══ Records for the exercise ══

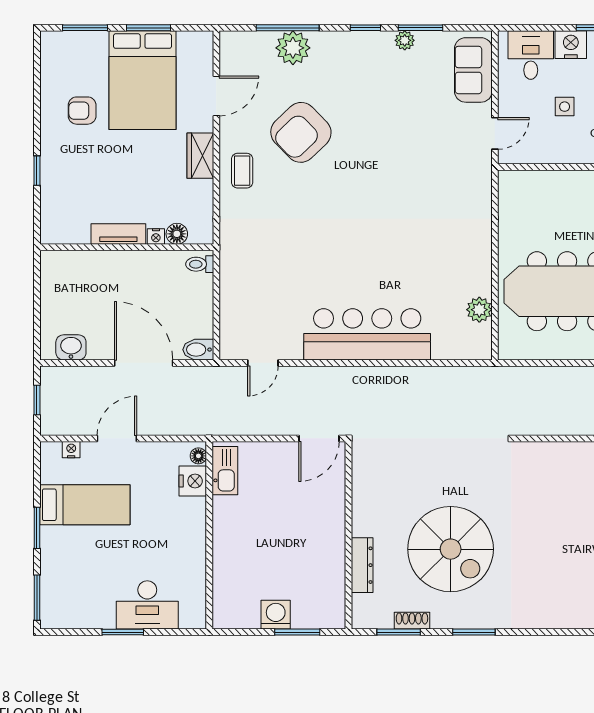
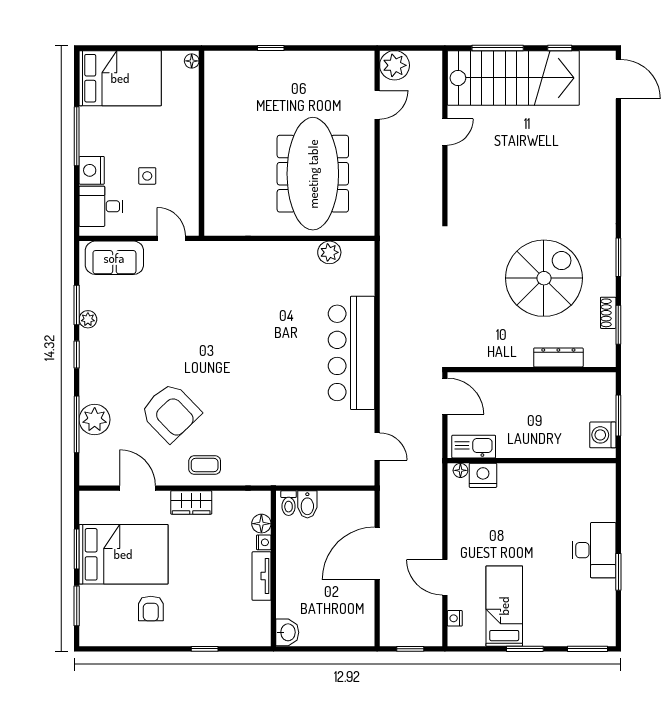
washbasin: (71, 347) -> (287, 632), moved, turned 180
bidet: (198, 350) -> (307, 504), moved
floor lamp: (198, 456) -> (460, 470), moved
kitchen sink: (225, 471) -> (474, 447), moved
nightstand: (193, 481) -> (483, 475), moved
wall: (209, 535) -> (532, 461), moved

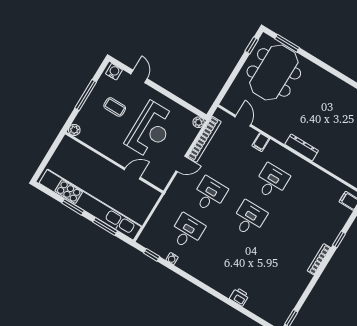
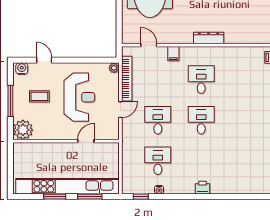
plant: (74, 130) -> (23, 130), width x1.88, depth x1.88
printer: (239, 297) -> (202, 188), moved

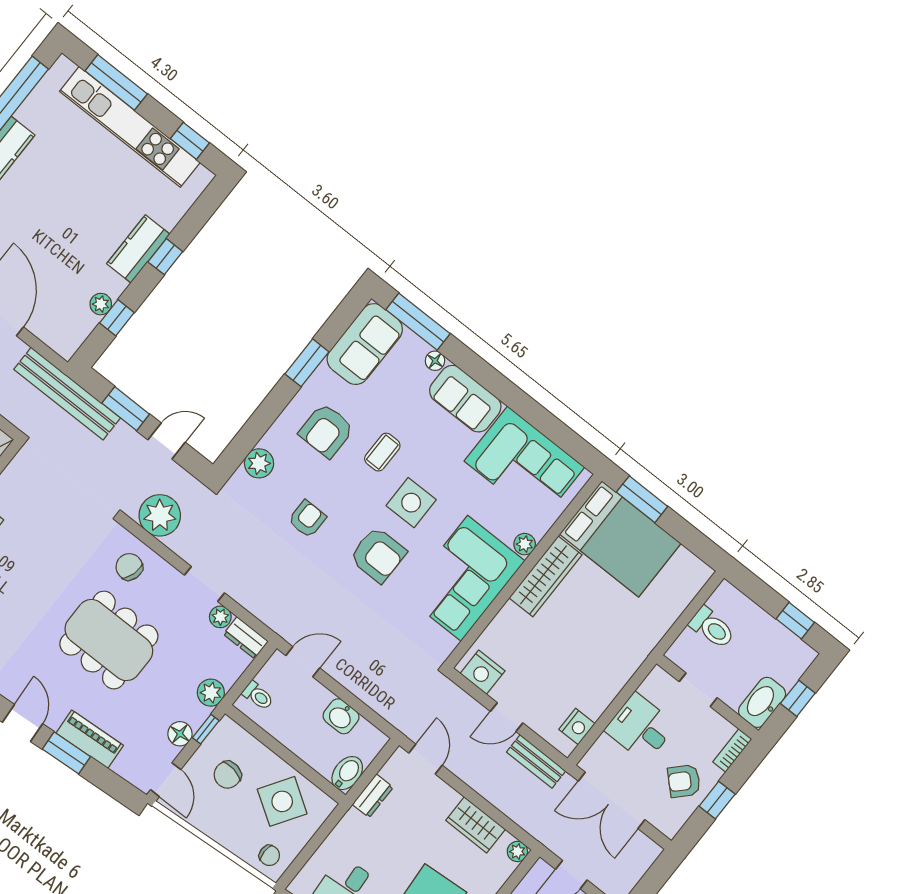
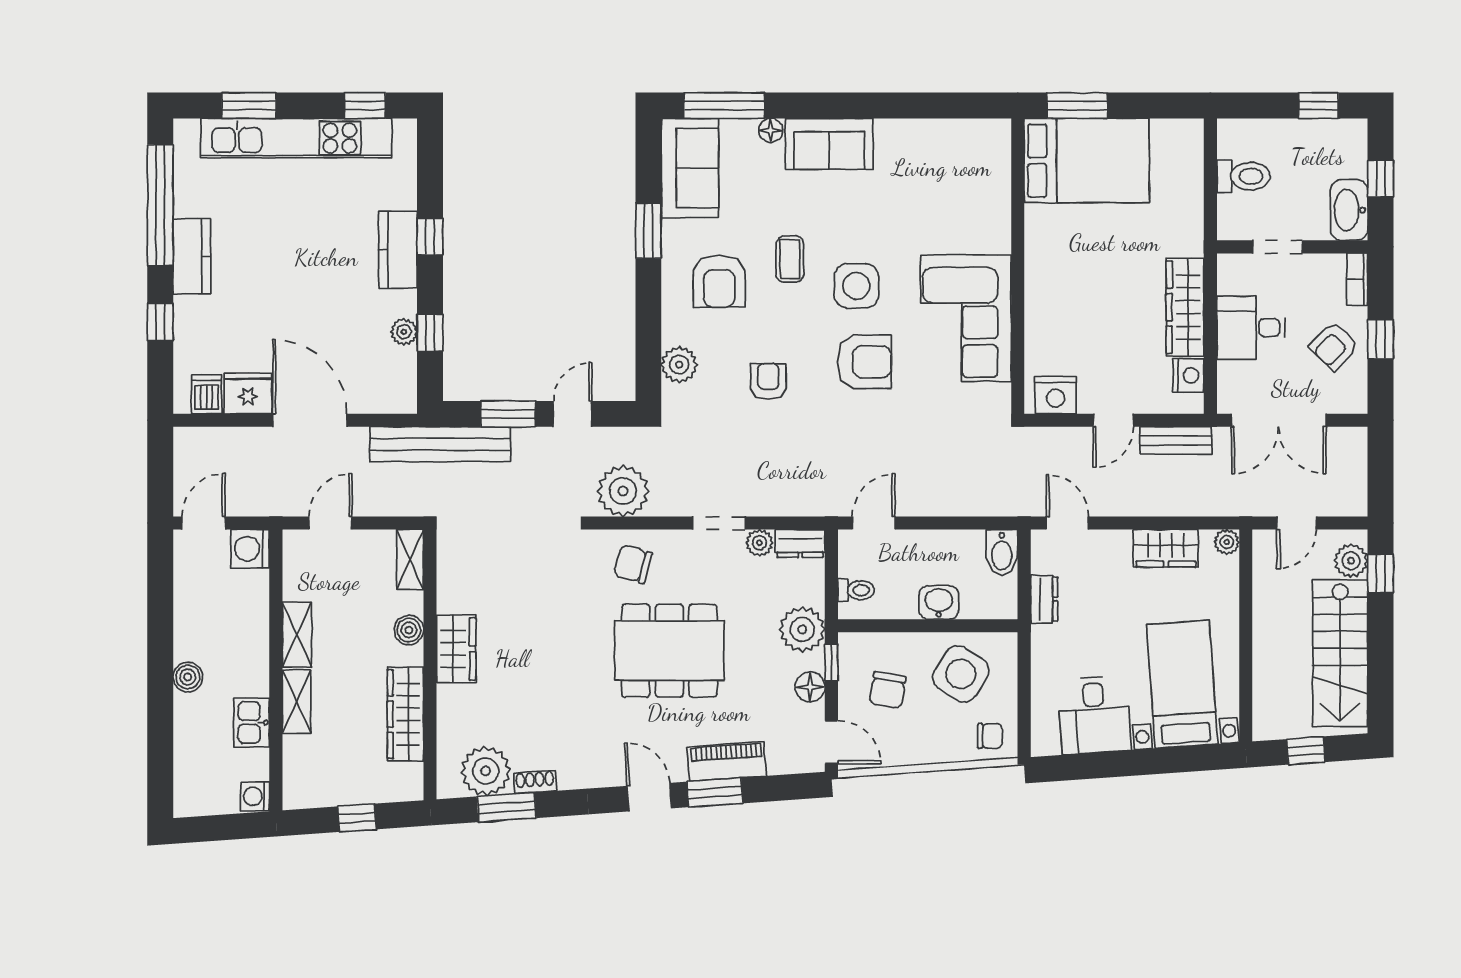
window: (116, 82) -> (249, 106), width x0.69
corner sofa: (524, 464) -> (936, 162), removed
plant: (525, 544) -> (998, 239), removed
wardrobe: (546, 576) -> (1185, 307), moved, turned 180
plant: (211, 693) -> (802, 629), width x1.36, depth x1.36
washbasin: (341, 716) -> (939, 602), moved, turned 180
bidet: (347, 773) -> (1002, 552), moved, turned 180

═══

● Action item
Make an exact copy of the records, pictures excluded.

● Response area
washbasin: (71, 347) -> (287, 632), moved, turned 180
bidet: (198, 350) -> (307, 504), moved
floor lamp: (198, 456) -> (460, 470), moved
kitchen sink: (225, 471) -> (474, 447), moved
nightstand: (193, 481) -> (483, 475), moved
wall: (209, 535) -> (532, 461), moved

plant: (74, 130) -> (23, 130), width x1.88, depth x1.88
printer: (239, 297) -> (202, 188), moved

window: (116, 82) -> (249, 106), width x0.69
corner sofa: (524, 464) -> (936, 162), removed
plant: (525, 544) -> (998, 239), removed
wardrobe: (546, 576) -> (1185, 307), moved, turned 180
plant: (211, 693) -> (802, 629), width x1.36, depth x1.36
washbasin: (341, 716) -> (939, 602), moved, turned 180
bidet: (347, 773) -> (1002, 552), moved, turned 180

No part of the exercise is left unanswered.